» WORK INSTRUCTIONS: Exact copy, no pictures: set down every entry below as written.
● ● ●
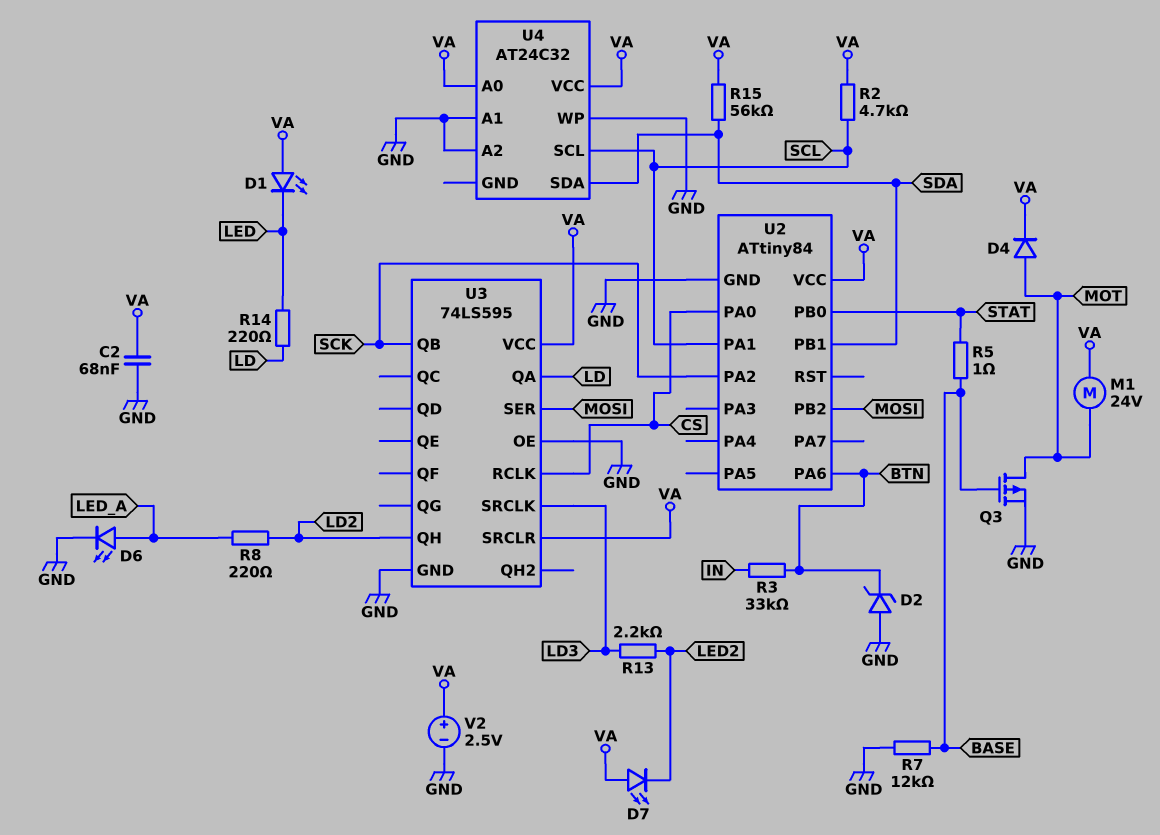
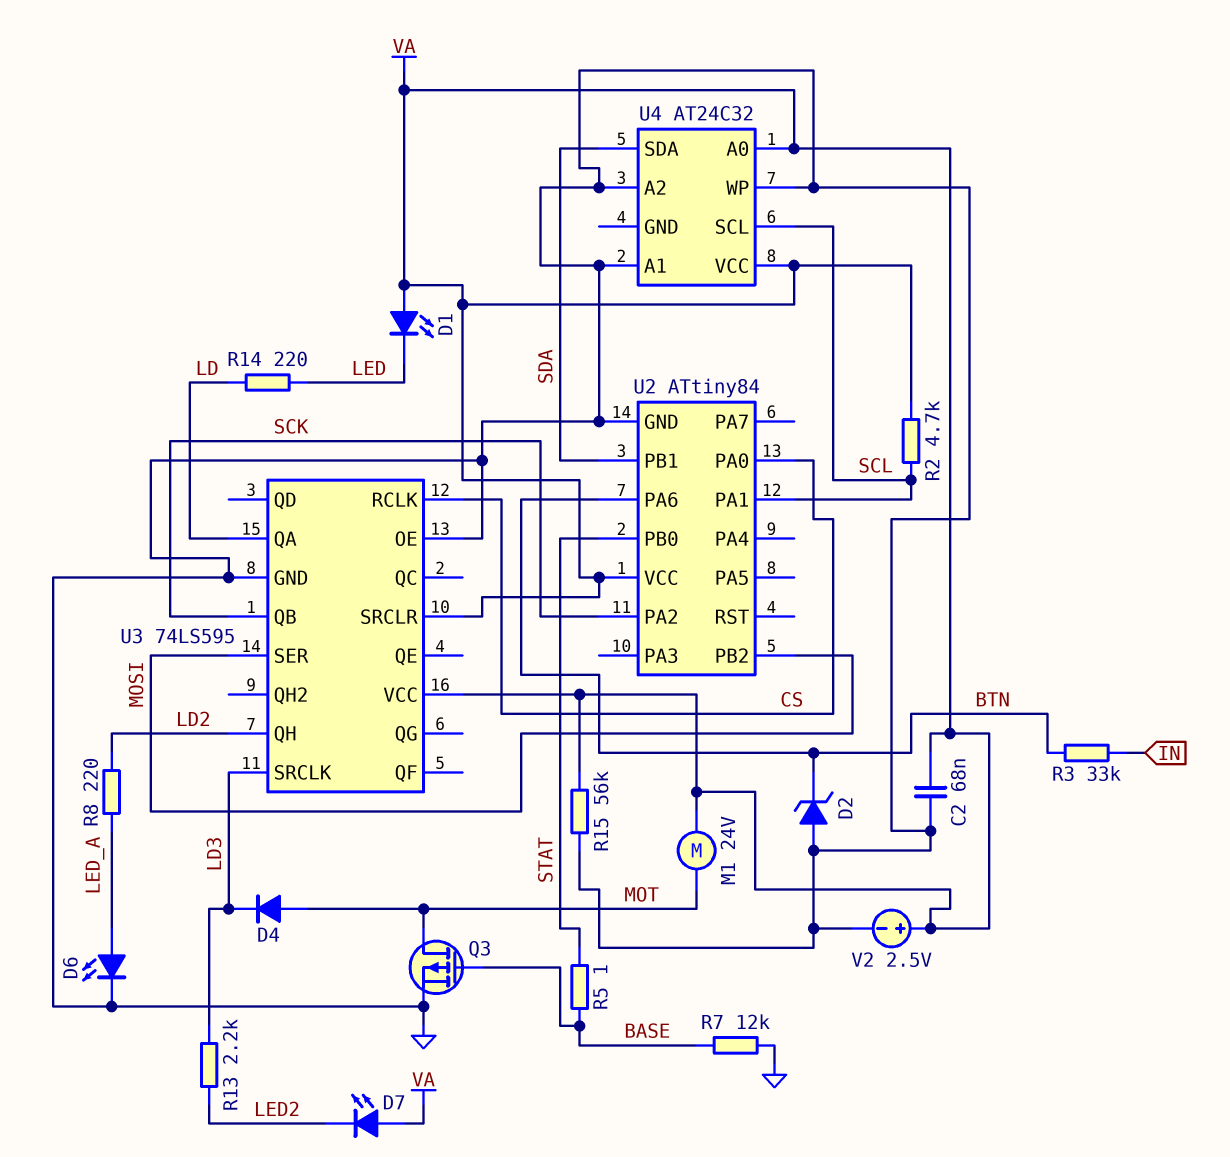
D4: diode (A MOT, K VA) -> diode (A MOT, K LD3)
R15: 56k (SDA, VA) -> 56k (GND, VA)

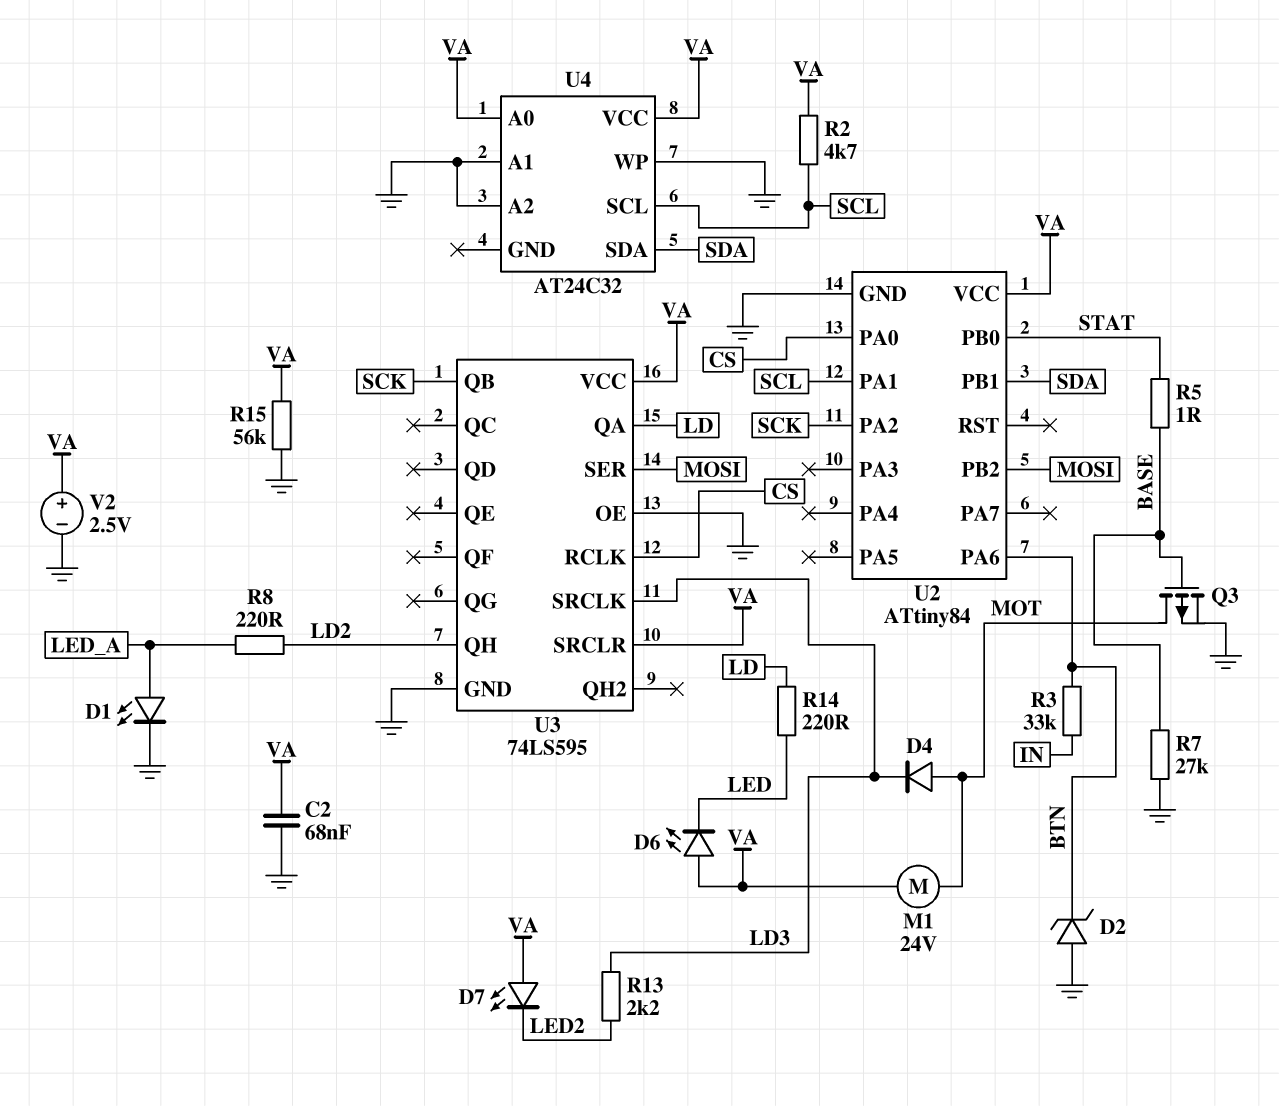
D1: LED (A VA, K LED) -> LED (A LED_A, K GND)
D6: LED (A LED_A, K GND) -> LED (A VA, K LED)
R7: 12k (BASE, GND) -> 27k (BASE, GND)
● ● ●
» RESPONSE TO THE TASK:
D4: diode (A MOT, K VA) -> diode (A MOT, K LD3)
R15: 56k (SDA, VA) -> 56k (GND, VA)

D1: LED (A VA, K LED) -> LED (A LED_A, K GND)
D6: LED (A LED_A, K GND) -> LED (A VA, K LED)
R7: 12k (BASE, GND) -> 27k (BASE, GND)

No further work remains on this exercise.